Exercise aim
The whole of the data, every line, should come back exactly the same.
########################################
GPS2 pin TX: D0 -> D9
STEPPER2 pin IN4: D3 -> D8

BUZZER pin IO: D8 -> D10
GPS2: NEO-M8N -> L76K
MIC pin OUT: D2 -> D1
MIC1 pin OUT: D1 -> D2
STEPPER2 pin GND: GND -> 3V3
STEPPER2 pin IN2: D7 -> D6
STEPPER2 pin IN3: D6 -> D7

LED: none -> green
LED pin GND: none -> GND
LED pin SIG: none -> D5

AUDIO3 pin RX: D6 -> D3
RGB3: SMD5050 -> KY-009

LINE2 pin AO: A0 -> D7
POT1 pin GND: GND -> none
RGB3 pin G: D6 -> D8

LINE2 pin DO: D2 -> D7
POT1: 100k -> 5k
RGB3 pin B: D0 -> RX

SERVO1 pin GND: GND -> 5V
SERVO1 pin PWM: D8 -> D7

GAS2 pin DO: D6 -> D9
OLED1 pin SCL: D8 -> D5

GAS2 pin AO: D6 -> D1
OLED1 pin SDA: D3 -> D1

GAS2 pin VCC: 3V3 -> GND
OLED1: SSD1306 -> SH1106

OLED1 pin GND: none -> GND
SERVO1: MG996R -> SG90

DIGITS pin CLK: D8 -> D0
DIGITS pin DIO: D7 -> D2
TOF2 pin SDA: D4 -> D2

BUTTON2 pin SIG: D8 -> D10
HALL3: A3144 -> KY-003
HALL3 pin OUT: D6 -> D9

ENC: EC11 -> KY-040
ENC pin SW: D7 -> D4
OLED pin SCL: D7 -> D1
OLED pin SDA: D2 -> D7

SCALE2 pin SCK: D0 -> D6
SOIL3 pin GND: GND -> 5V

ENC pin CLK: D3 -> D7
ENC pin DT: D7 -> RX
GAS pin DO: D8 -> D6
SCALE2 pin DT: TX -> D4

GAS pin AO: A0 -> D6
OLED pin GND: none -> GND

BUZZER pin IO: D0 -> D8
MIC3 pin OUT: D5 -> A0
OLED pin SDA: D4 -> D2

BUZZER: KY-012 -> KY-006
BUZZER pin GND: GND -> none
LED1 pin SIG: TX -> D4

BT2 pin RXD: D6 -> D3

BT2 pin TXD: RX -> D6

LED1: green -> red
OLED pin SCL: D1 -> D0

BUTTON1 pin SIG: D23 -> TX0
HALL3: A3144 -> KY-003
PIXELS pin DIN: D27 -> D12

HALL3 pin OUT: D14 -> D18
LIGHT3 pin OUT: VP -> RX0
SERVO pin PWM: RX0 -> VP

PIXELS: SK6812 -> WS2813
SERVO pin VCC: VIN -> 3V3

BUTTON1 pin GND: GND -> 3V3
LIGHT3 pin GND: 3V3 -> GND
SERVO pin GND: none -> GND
########################################
Exercise answer
GPS2 pin TX: D0 -> D9
STEPPER2 pin IN4: D3 -> D8

BUZZER pin IO: D8 -> D10
GPS2: NEO-M8N -> L76K
MIC pin OUT: D2 -> D1
MIC1 pin OUT: D1 -> D2
STEPPER2 pin GND: GND -> 3V3
STEPPER2 pin IN2: D7 -> D6
STEPPER2 pin IN3: D6 -> D7

LED: none -> green
LED pin GND: none -> GND
LED pin SIG: none -> D5

AUDIO3 pin RX: D6 -> D3
RGB3: SMD5050 -> KY-009

LINE2 pin AO: A0 -> D7
POT1 pin GND: GND -> none
RGB3 pin G: D6 -> D8

LINE2 pin DO: D2 -> D7
POT1: 100k -> 5k
RGB3 pin B: D0 -> RX

SERVO1 pin GND: GND -> 5V
SERVO1 pin PWM: D8 -> D7

GAS2 pin DO: D6 -> D9
OLED1 pin SCL: D8 -> D5

GAS2 pin AO: D6 -> D1
OLED1 pin SDA: D3 -> D1

GAS2 pin VCC: 3V3 -> GND
OLED1: SSD1306 -> SH1106

OLED1 pin GND: none -> GND
SERVO1: MG996R -> SG90

DIGITS pin CLK: D8 -> D0
DIGITS pin DIO: D7 -> D2
TOF2 pin SDA: D4 -> D2

BUTTON2 pin SIG: D8 -> D10
HALL3: A3144 -> KY-003
HALL3 pin OUT: D6 -> D9

ENC: EC11 -> KY-040
ENC pin SW: D7 -> D4
OLED pin SCL: D7 -> D1
OLED pin SDA: D2 -> D7

SCALE2 pin SCK: D0 -> D6
SOIL3 pin GND: GND -> 5V

ENC pin CLK: D3 -> D7
ENC pin DT: D7 -> RX
GAS pin DO: D8 -> D6
SCALE2 pin DT: TX -> D4

GAS pin AO: A0 -> D6
OLED pin GND: none -> GND

BUZZER pin IO: D0 -> D8
MIC3 pin OUT: D5 -> A0
OLED pin SDA: D4 -> D2

BUZZER: KY-012 -> KY-006
BUZZER pin GND: GND -> none
LED1 pin SIG: TX -> D4

BT2 pin RXD: D6 -> D3

BT2 pin TXD: RX -> D6

LED1: green -> red
OLED pin SCL: D1 -> D0

BUTTON1 pin SIG: D23 -> TX0
HALL3: A3144 -> KY-003
PIXELS pin DIN: D27 -> D12

HALL3 pin OUT: D14 -> D18
LIGHT3 pin OUT: VP -> RX0
SERVO pin PWM: RX0 -> VP

PIXELS: SK6812 -> WS2813
SERVO pin VCC: VIN -> 3V3

BUTTON1 pin GND: GND -> 3V3
LIGHT3 pin GND: 3V3 -> GND
SERVO pin GND: none -> GND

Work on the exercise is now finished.